### Task directions
The copy you return must begin at the line containing "IC2 pin VCC: +5V -> DGND" and end at the final line of the listing below, with every picture left out.

### Records for this exercise
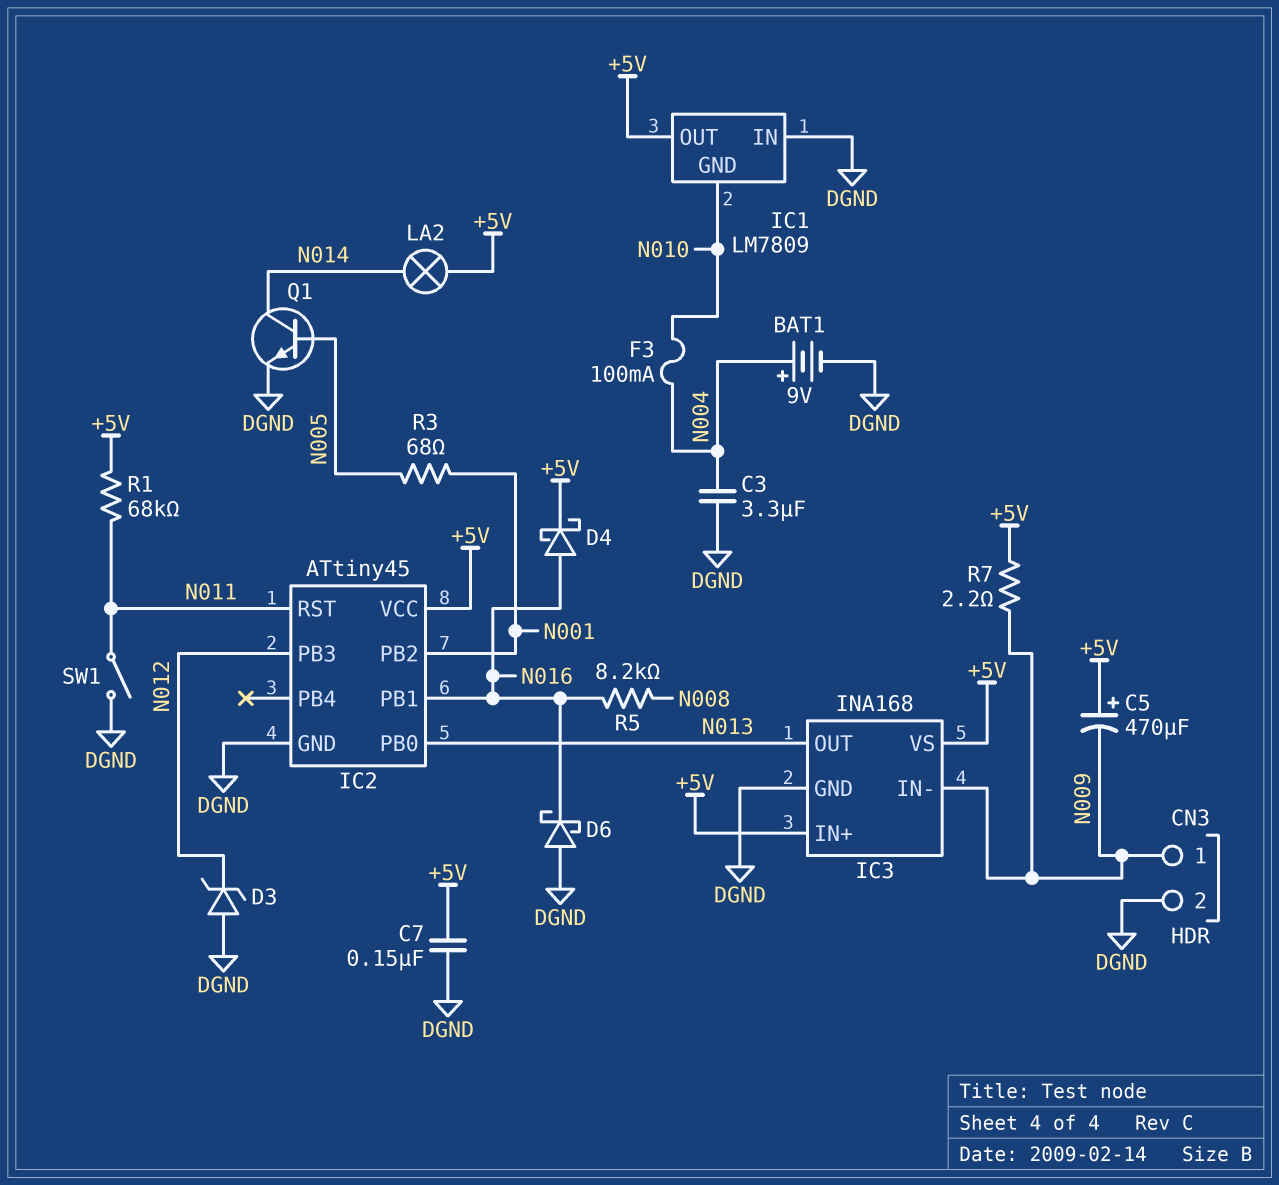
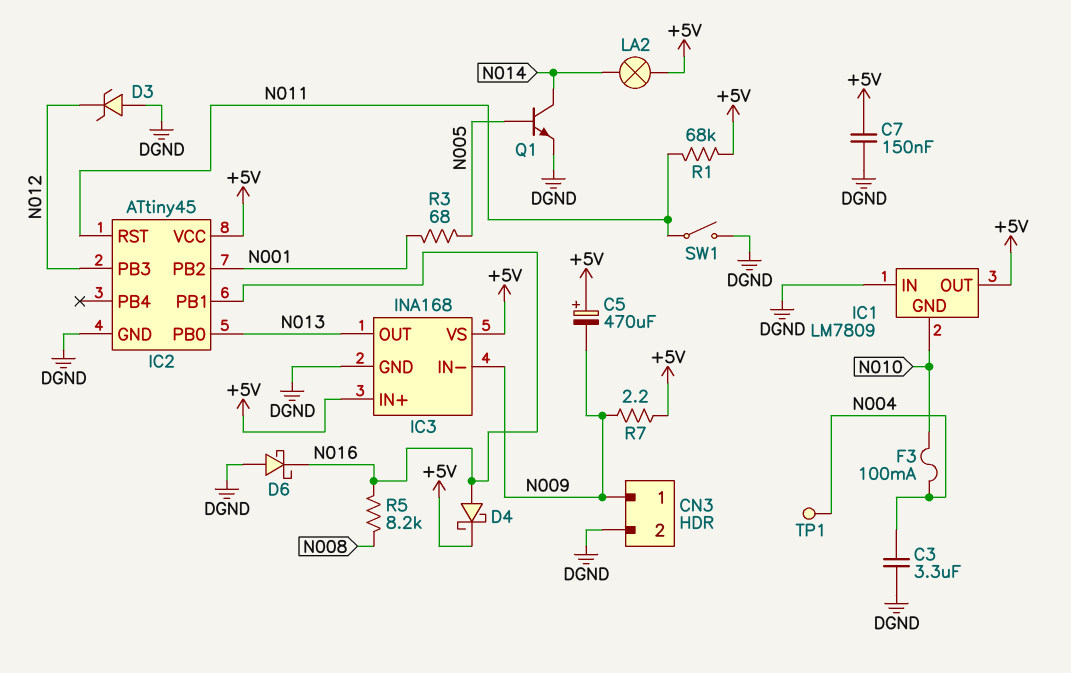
BAT1: 9V (plus N004, minus DGND) -> none
TP1: none -> test point (N004)

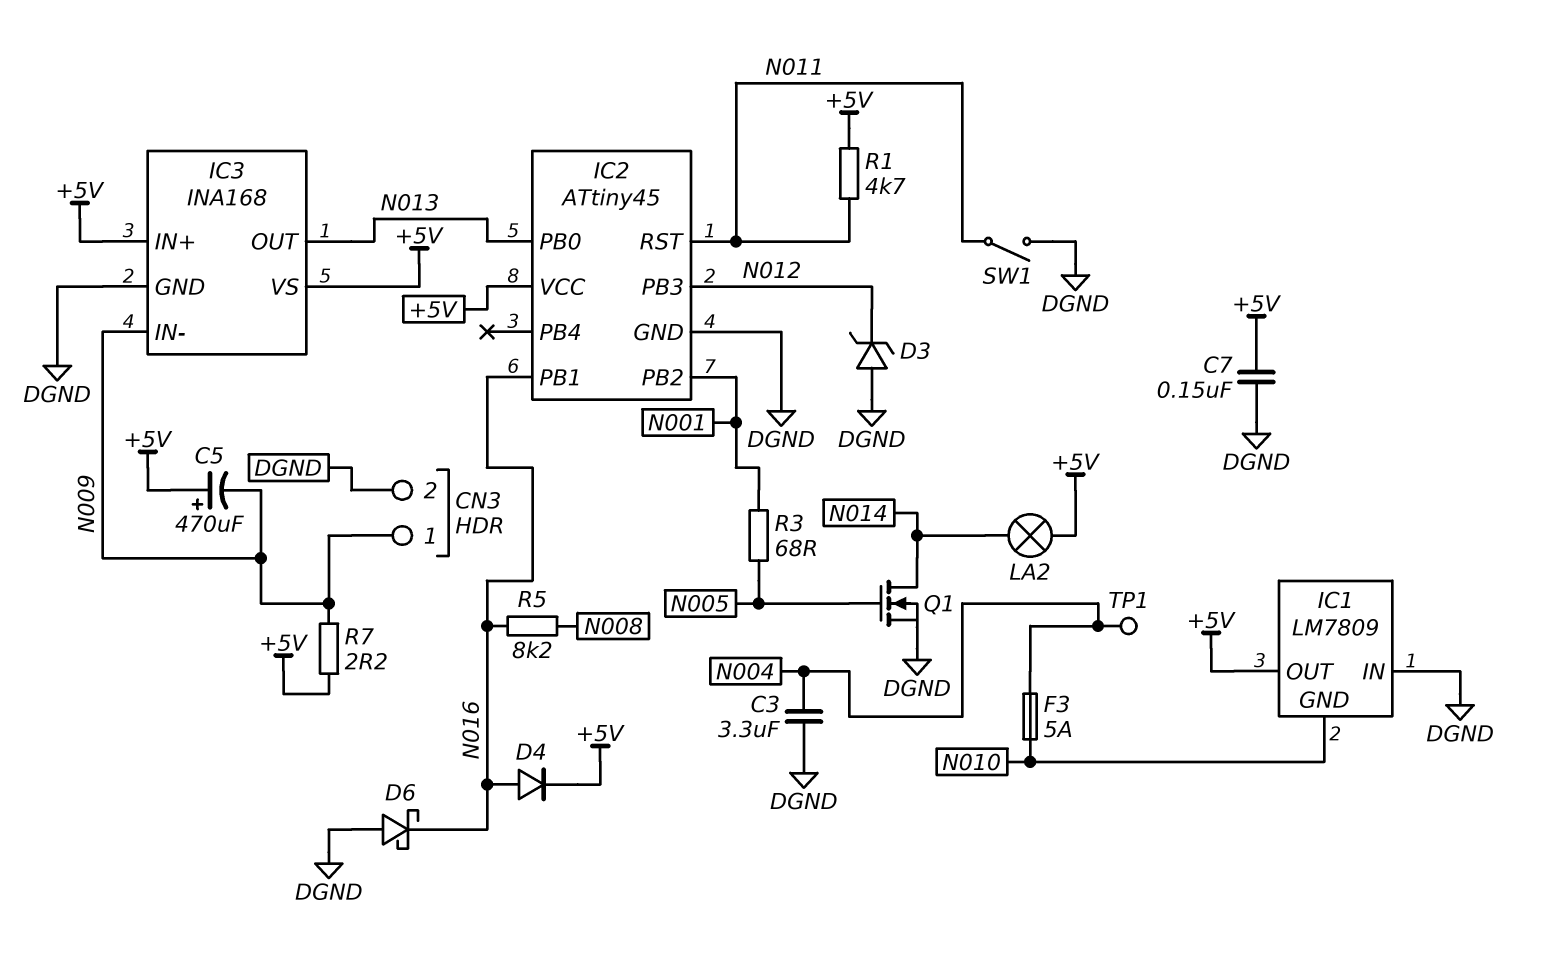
D4: schottky (A N016, K +5V) -> diode (A N016, K +5V)
F3: 100mA (N004, N010) -> 5A (N004, N010)
Q1: NPN (B N005, C N014, E DGND) -> NMOS (G N005, D N014, S DGND)
R1: 68k (+5V, N011) -> 4.7k (+5V, N011)

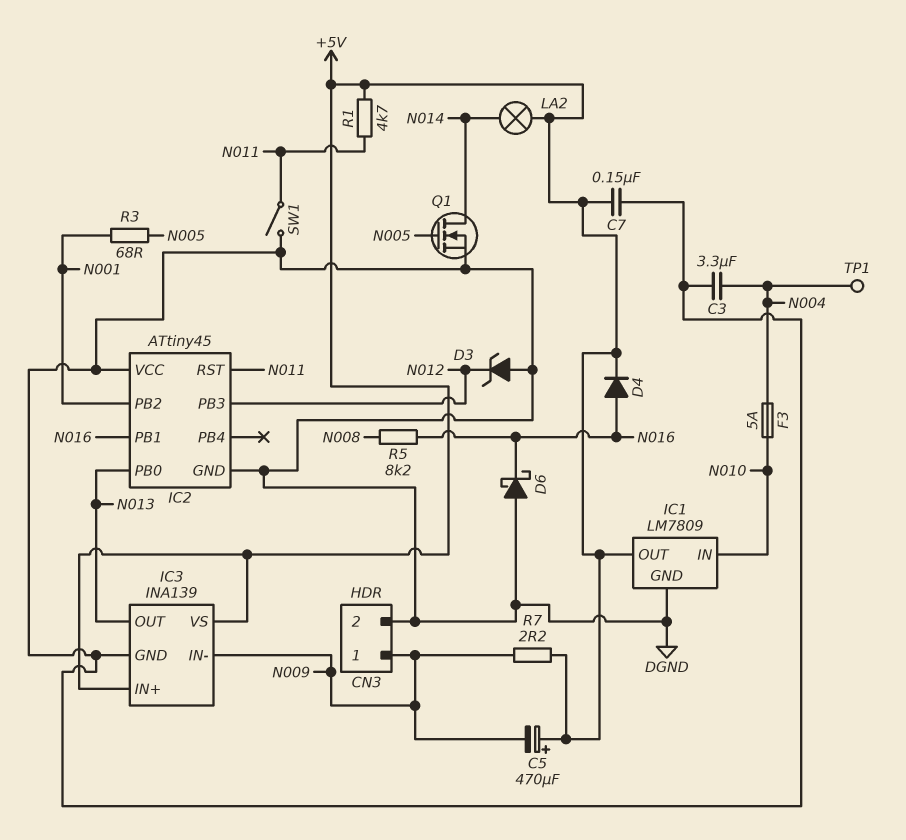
IC1 pin GND: N010 -> DGND
IC1 pin IN: DGND -> N010
IC2 pin VCC: +5V -> DGND
IC3: INA168 -> INA139

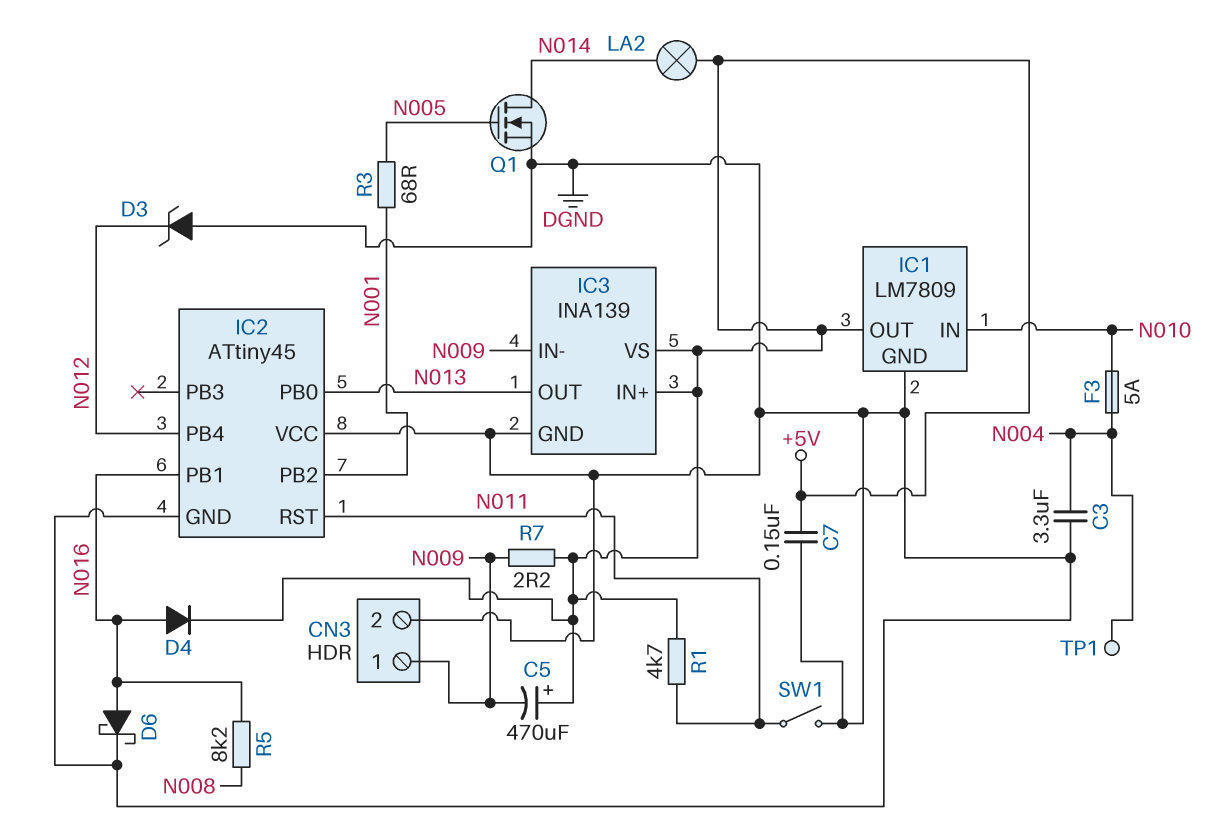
D6: schottky (A DGND, K N016) -> schottky (A N016, K DGND)
IC2 pin PB3: N012 -> none
IC2 pin PB4: none -> N012

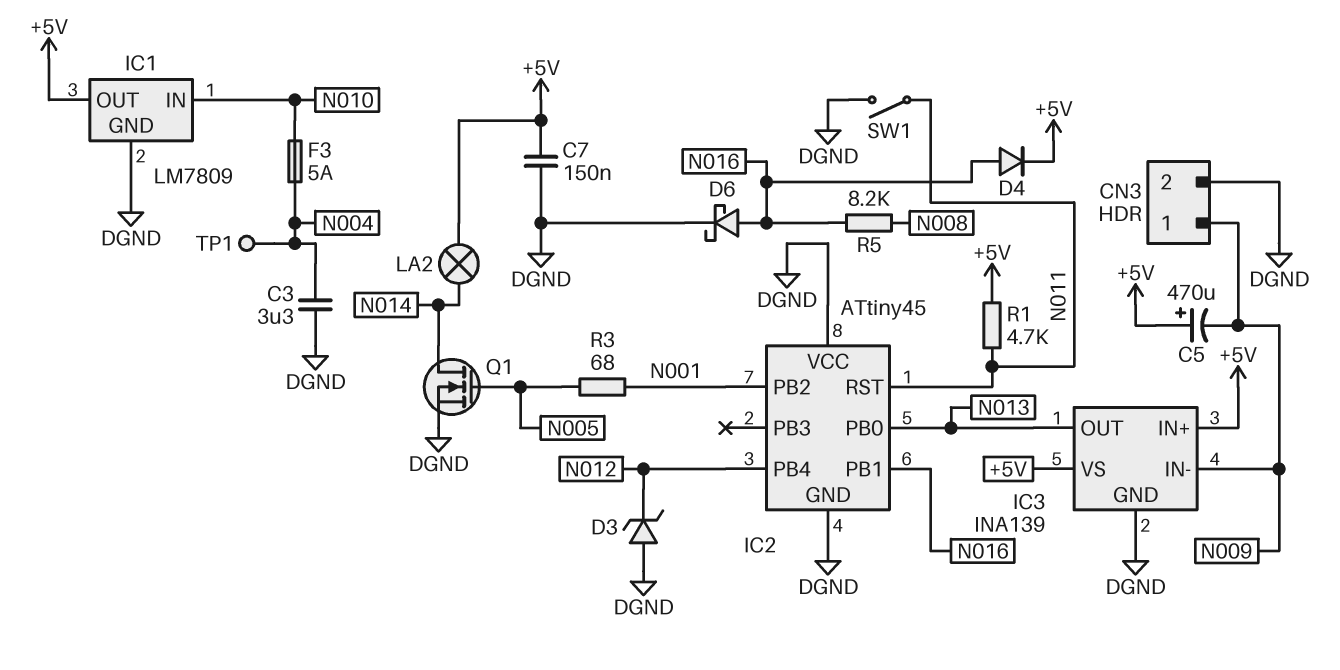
R7: 2.2 (+5V, N009) -> none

### Expected answer
IC2 pin VCC: +5V -> DGND
IC3: INA168 -> INA139

D6: schottky (A DGND, K N016) -> schottky (A N016, K DGND)
IC2 pin PB3: N012 -> none
IC2 pin PB4: none -> N012

R7: 2.2 (+5V, N009) -> none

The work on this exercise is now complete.